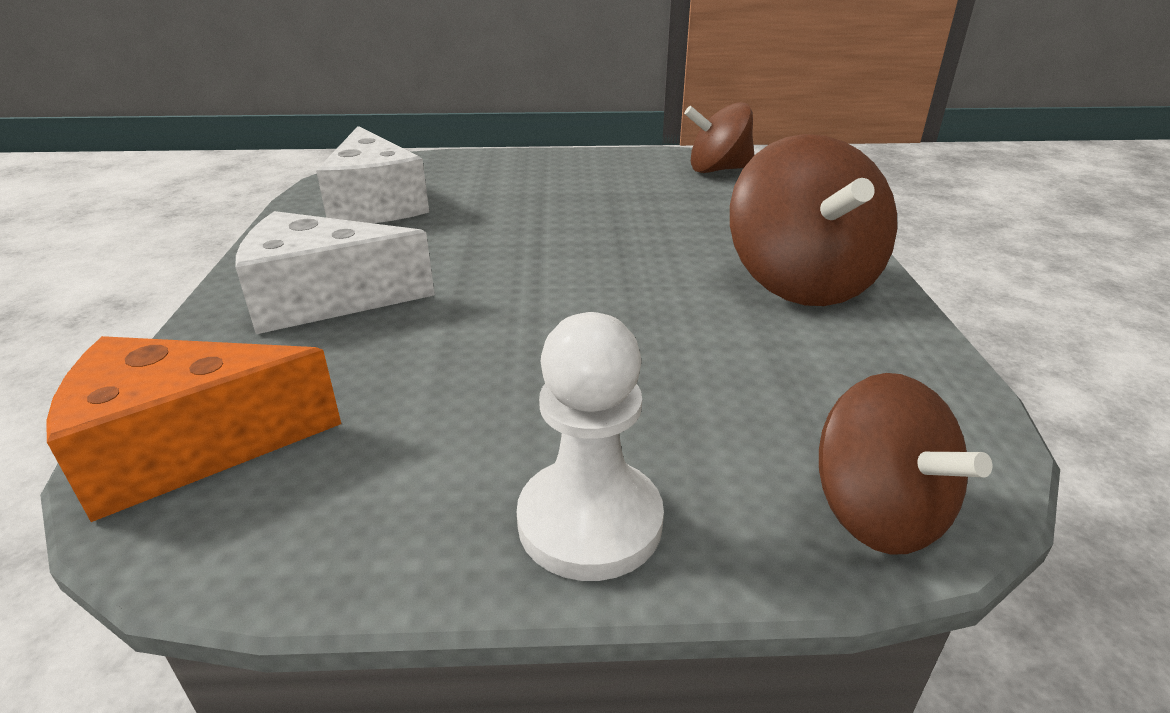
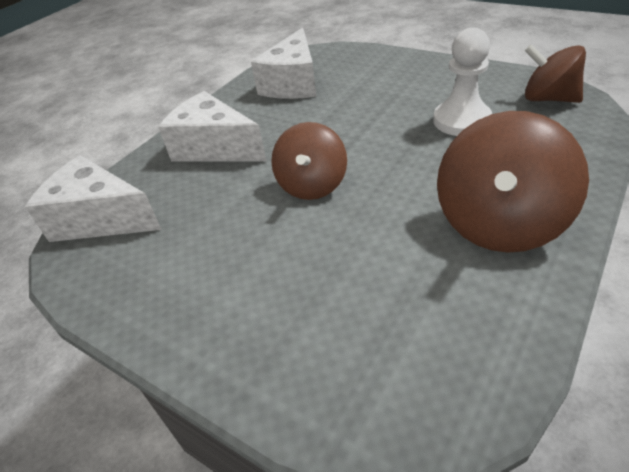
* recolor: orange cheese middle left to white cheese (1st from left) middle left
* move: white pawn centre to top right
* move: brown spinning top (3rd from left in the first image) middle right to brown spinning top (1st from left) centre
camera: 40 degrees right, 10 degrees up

▸ **ASSIGNMENT**
Show every line above where "white" is found.

▸ **TASK OUTPUT**
* recolor: orange cheese middle left to white cheese (1st from left) middle left
* move: white pawn centre to top right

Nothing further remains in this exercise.